***** Records shown

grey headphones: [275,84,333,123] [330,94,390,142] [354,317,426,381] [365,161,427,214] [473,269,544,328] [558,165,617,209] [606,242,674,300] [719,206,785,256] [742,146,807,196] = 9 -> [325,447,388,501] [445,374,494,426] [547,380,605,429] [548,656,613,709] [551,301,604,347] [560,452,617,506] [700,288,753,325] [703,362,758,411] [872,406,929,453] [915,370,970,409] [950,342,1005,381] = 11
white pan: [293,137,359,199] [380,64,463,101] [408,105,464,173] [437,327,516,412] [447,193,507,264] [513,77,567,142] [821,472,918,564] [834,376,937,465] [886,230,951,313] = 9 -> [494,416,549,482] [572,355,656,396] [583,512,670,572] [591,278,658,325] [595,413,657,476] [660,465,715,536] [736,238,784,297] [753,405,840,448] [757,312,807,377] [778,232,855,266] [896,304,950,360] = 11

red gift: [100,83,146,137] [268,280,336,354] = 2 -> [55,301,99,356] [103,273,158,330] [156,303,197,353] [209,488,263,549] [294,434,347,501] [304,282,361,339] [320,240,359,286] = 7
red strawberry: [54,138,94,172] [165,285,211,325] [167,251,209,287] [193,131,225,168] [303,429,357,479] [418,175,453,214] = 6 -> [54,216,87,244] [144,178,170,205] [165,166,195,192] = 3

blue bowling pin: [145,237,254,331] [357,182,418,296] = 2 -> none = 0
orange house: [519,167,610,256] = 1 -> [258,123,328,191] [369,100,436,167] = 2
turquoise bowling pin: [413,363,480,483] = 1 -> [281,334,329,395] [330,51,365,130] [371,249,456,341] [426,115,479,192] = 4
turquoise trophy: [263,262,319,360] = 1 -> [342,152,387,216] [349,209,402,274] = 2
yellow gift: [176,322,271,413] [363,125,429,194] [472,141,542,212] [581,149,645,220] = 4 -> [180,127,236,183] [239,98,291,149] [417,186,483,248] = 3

**********

- **Exercise description**
Write out all of the records word for word.

- **Result of this exercise**
grey headphones: [275,84,333,123] [330,94,390,142] [354,317,426,381] [365,161,427,214] [473,269,544,328] [558,165,617,209] [606,242,674,300] [719,206,785,256] [742,146,807,196] = 9 -> [325,447,388,501] [445,374,494,426] [547,380,605,429] [548,656,613,709] [551,301,604,347] [560,452,617,506] [700,288,753,325] [703,362,758,411] [872,406,929,453] [915,370,970,409] [950,342,1005,381] = 11
white pan: [293,137,359,199] [380,64,463,101] [408,105,464,173] [437,327,516,412] [447,193,507,264] [513,77,567,142] [821,472,918,564] [834,376,937,465] [886,230,951,313] = 9 -> [494,416,549,482] [572,355,656,396] [583,512,670,572] [591,278,658,325] [595,413,657,476] [660,465,715,536] [736,238,784,297] [753,405,840,448] [757,312,807,377] [778,232,855,266] [896,304,950,360] = 11

red gift: [100,83,146,137] [268,280,336,354] = 2 -> [55,301,99,356] [103,273,158,330] [156,303,197,353] [209,488,263,549] [294,434,347,501] [304,282,361,339] [320,240,359,286] = 7
red strawberry: [54,138,94,172] [165,285,211,325] [167,251,209,287] [193,131,225,168] [303,429,357,479] [418,175,453,214] = 6 -> [54,216,87,244] [144,178,170,205] [165,166,195,192] = 3

blue bowling pin: [145,237,254,331] [357,182,418,296] = 2 -> none = 0
orange house: [519,167,610,256] = 1 -> [258,123,328,191] [369,100,436,167] = 2
turquoise bowling pin: [413,363,480,483] = 1 -> [281,334,329,395] [330,51,365,130] [371,249,456,341] [426,115,479,192] = 4
turquoise trophy: [263,262,319,360] = 1 -> [342,152,387,216] [349,209,402,274] = 2
yellow gift: [176,322,271,413] [363,125,429,194] [472,141,542,212] [581,149,645,220] = 4 -> [180,127,236,183] [239,98,291,149] [417,186,483,248] = 3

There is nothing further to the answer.